Problem requirements
From the records below, give the number of lines that include the word "tile". Add no other words.

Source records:
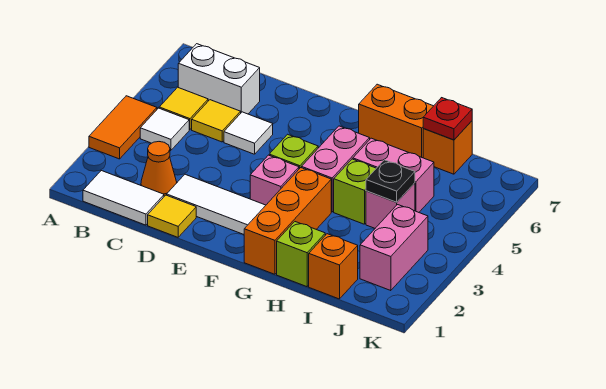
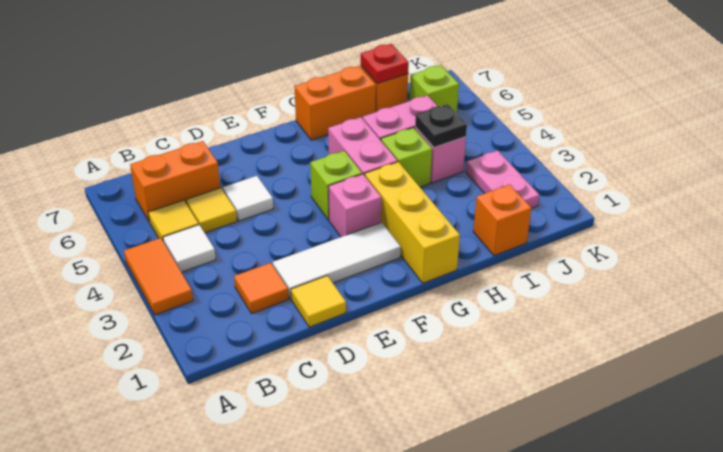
white tile B1:C1 level 1 -> none
white brick B6:C6 level 1 -> orange brick B6:C6 level 1
orange cone C2 level 1 -> orange tile C2 level 1
orange brick G1:G3 level 1 -> yellow brick G1:G3 level 1
lime brick H1 level 1 -> lime brick J6 level 1
pink brick J2:J3 level 1 -> pink plate J2:J3 level 1

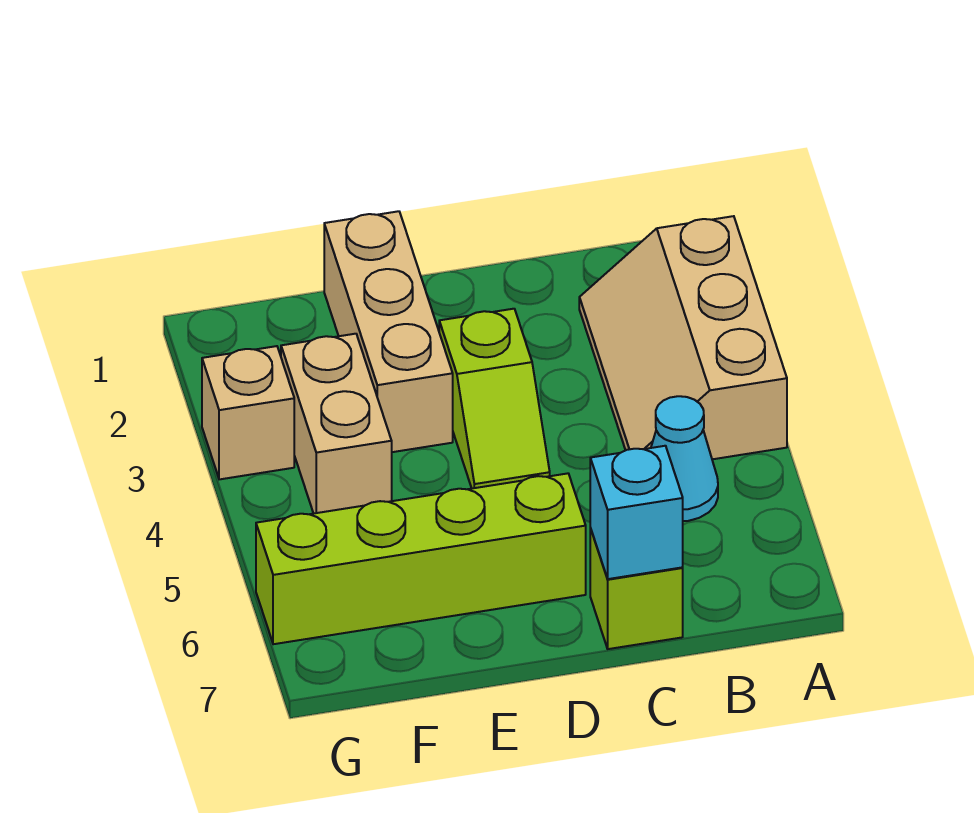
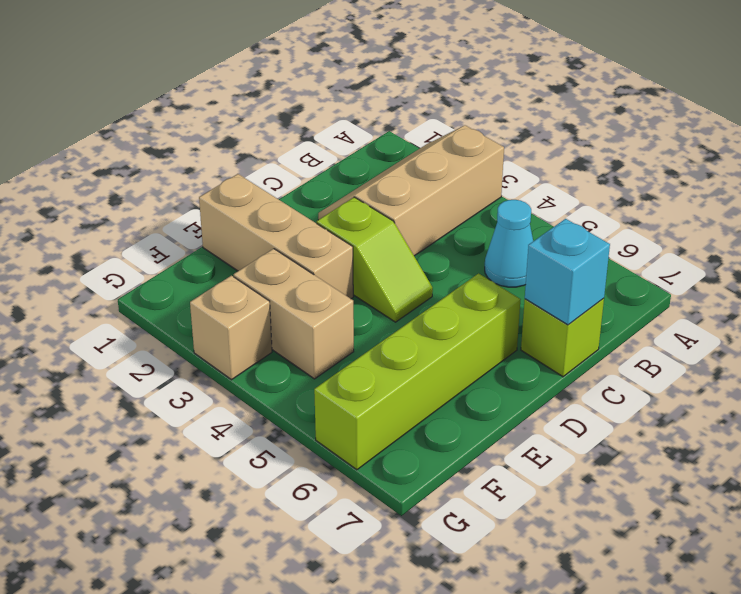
tan slope A2:B4 level 1 top A -> tan slope A2:C3 level 1 top 3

The completed task
2